Available records:
↓↓↓

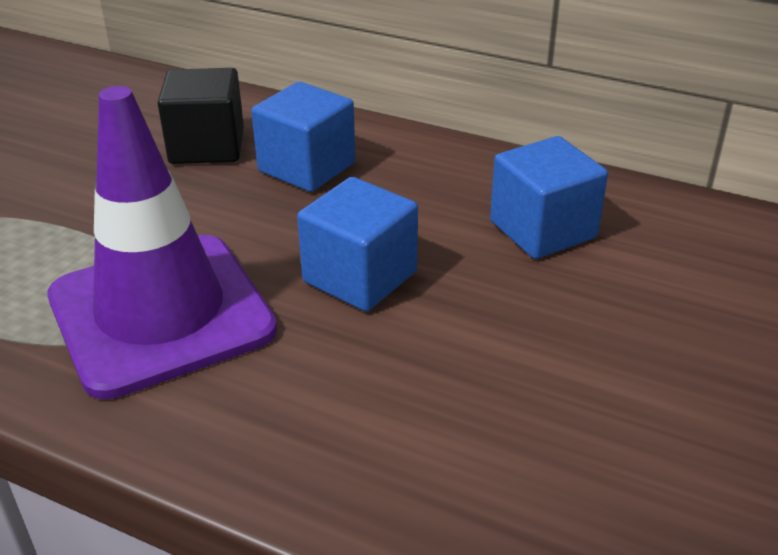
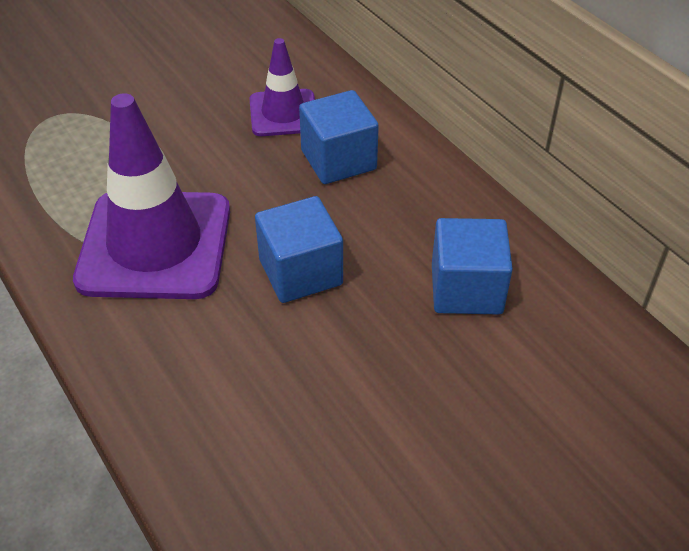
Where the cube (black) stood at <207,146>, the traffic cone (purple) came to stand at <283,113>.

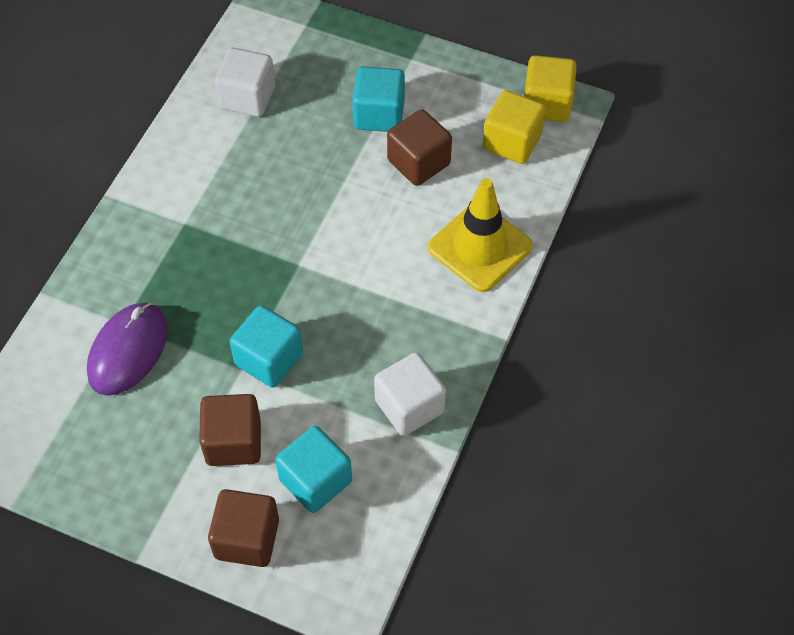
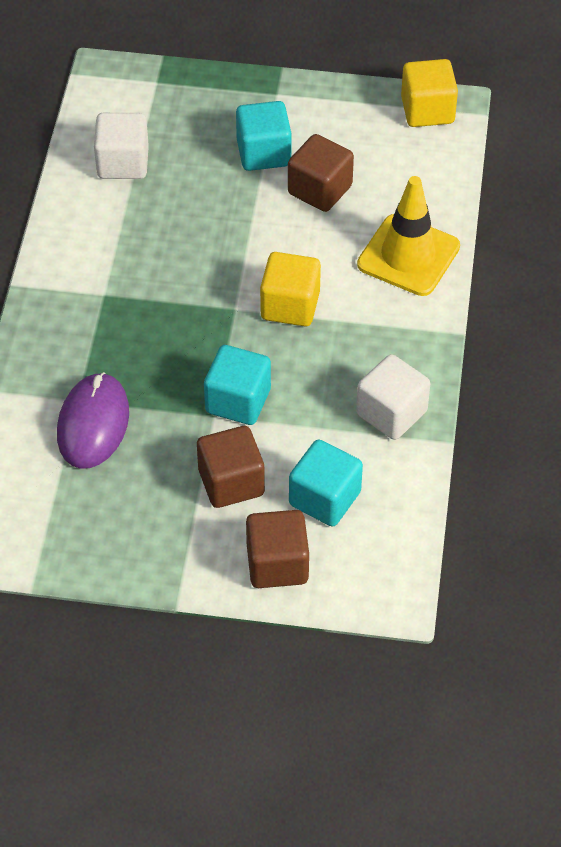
The cube (yellow) ended up elsewhere, having gone from <512,142> to <290,305>.

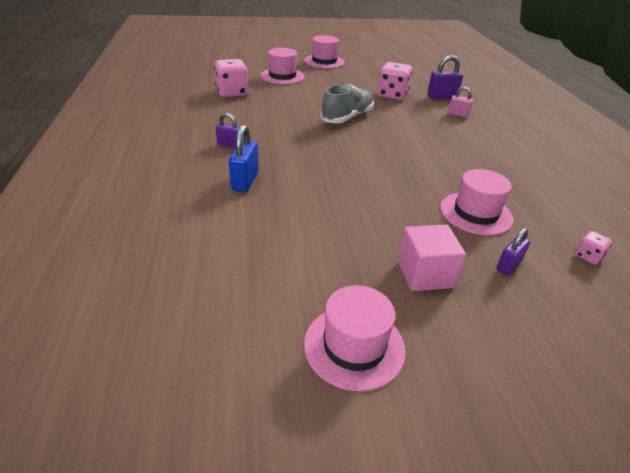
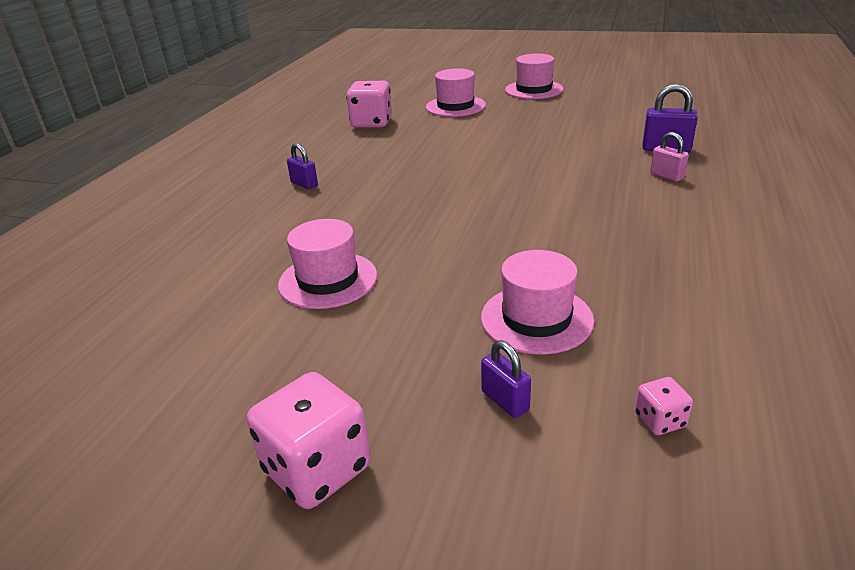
The dice (pink) ended up elsewhere, having gone from <392,95> to <317,469>.
The hat (pink) ended up elsewhere, having gone from <354,346> to <328,280>.
The padlock (purple) at <508,266> ended up facing another way, 75 degrees clockwise from before.
The second view lost the padlock (blue) at <245,181>.
The second view lost the shoe (grey) at <347,117>.
The second view lost the cube (pink) at <425,274>.

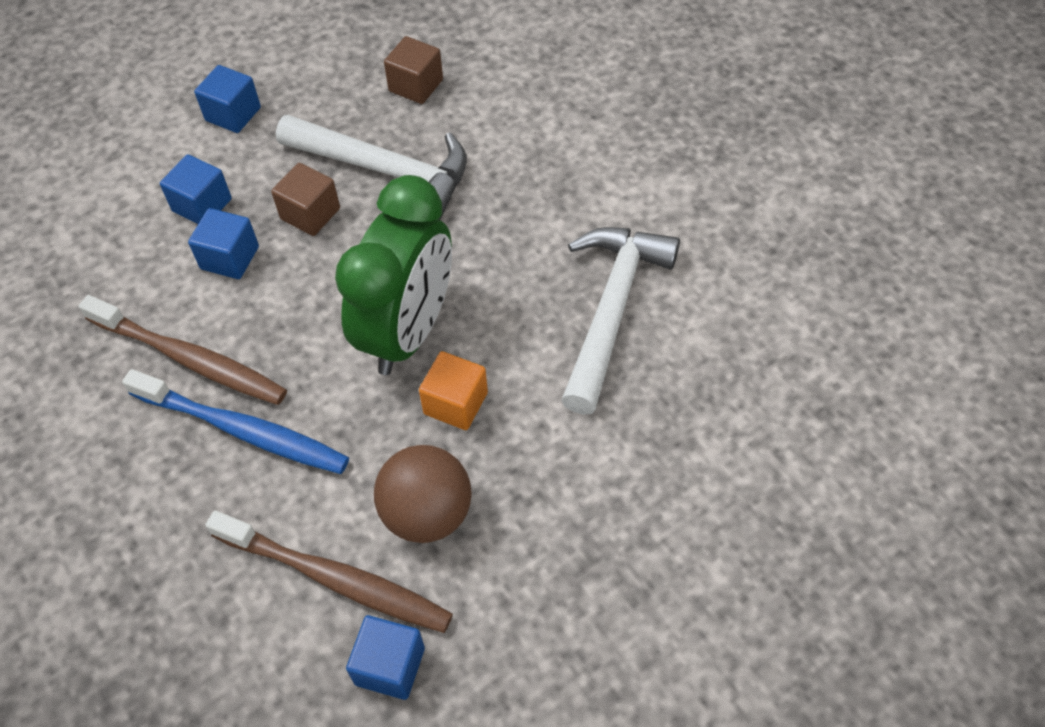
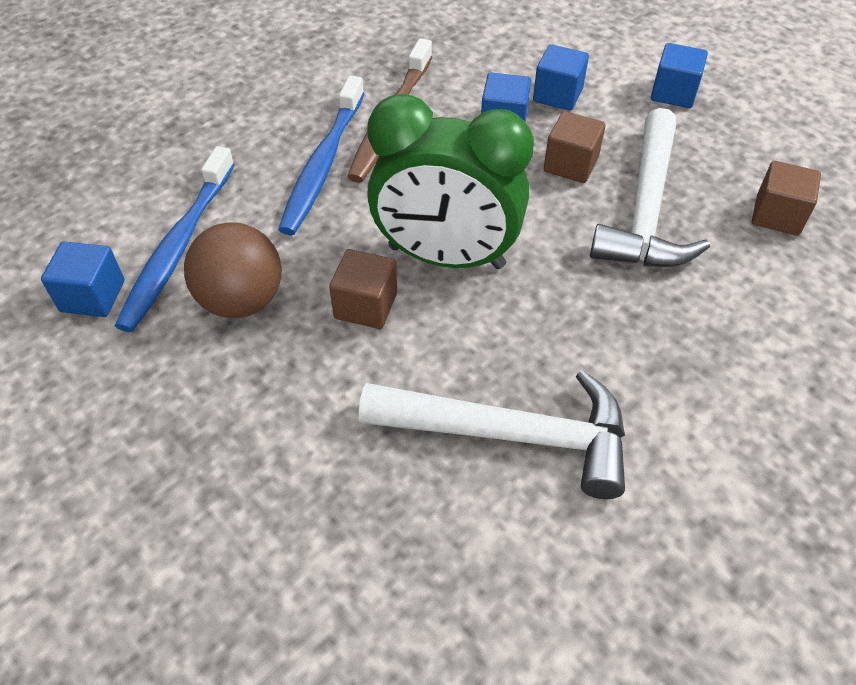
What was the toothbrush (brown) at <336,579> turned into the toothbrush (blue) at <178,247>.
What was the cube (orange) at <455,403> turned into the cube (brown) at <366,306>.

↑↑↑

Exercise requirements:
Exactly restate the lines from the beginning of the data through the line with "The second view lost the padlock", and no others, keeping pictures out.

Task response:
Where the cube (black) stood at <207,146>, the traffic cone (purple) came to stand at <283,113>.

The cube (yellow) ended up elsewhere, having gone from <512,142> to <290,305>.

The dice (pink) ended up elsewhere, having gone from <392,95> to <317,469>.
The hat (pink) ended up elsewhere, having gone from <354,346> to <328,280>.
The padlock (purple) at <508,266> ended up facing another way, 75 degrees clockwise from before.
The second view lost the padlock (blue) at <245,181>.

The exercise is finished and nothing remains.